--- START ---

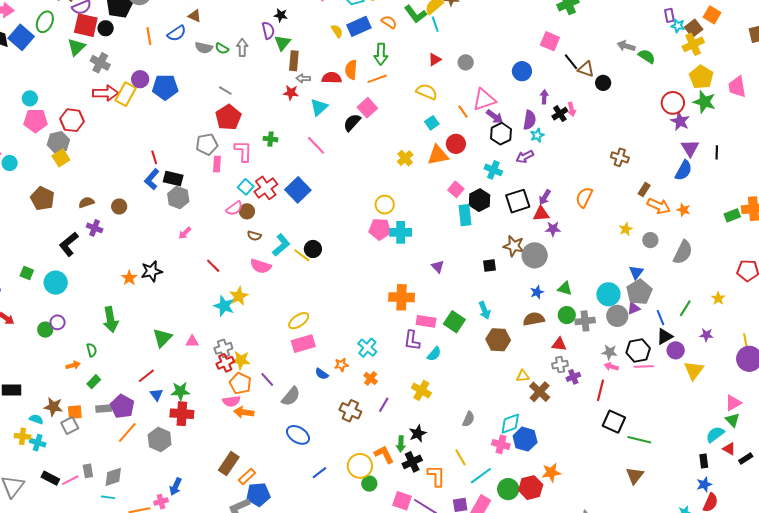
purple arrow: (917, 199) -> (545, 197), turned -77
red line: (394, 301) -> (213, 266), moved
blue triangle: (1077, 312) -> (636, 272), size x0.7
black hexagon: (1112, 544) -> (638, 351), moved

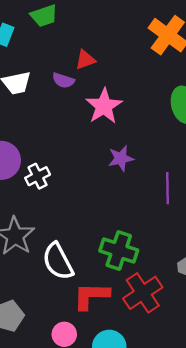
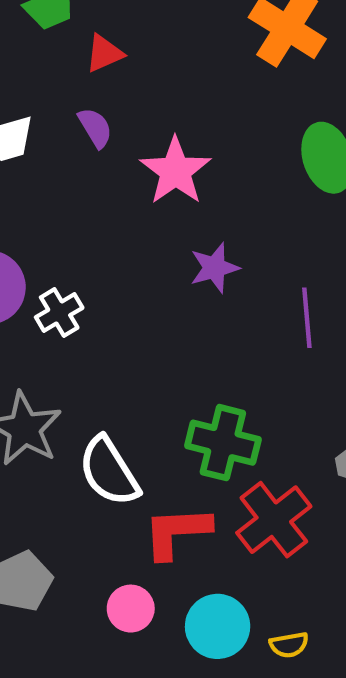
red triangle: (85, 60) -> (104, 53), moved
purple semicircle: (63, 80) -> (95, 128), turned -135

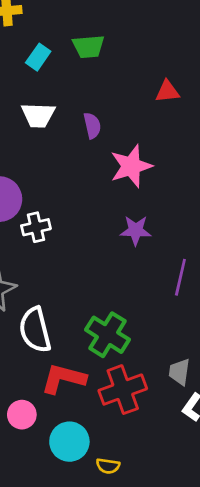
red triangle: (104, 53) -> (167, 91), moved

--- END ---

• Exercise goal
Word for word, reproduce all the data, but not the pictures.

• Output below
purple arrow: (917, 199) -> (545, 197), turned -77
red line: (394, 301) -> (213, 266), moved
blue triangle: (1077, 312) -> (636, 272), size x0.7
black hexagon: (1112, 544) -> (638, 351), moved

red triangle: (85, 60) -> (104, 53), moved
purple semicircle: (63, 80) -> (95, 128), turned -135

red triangle: (104, 53) -> (167, 91), moved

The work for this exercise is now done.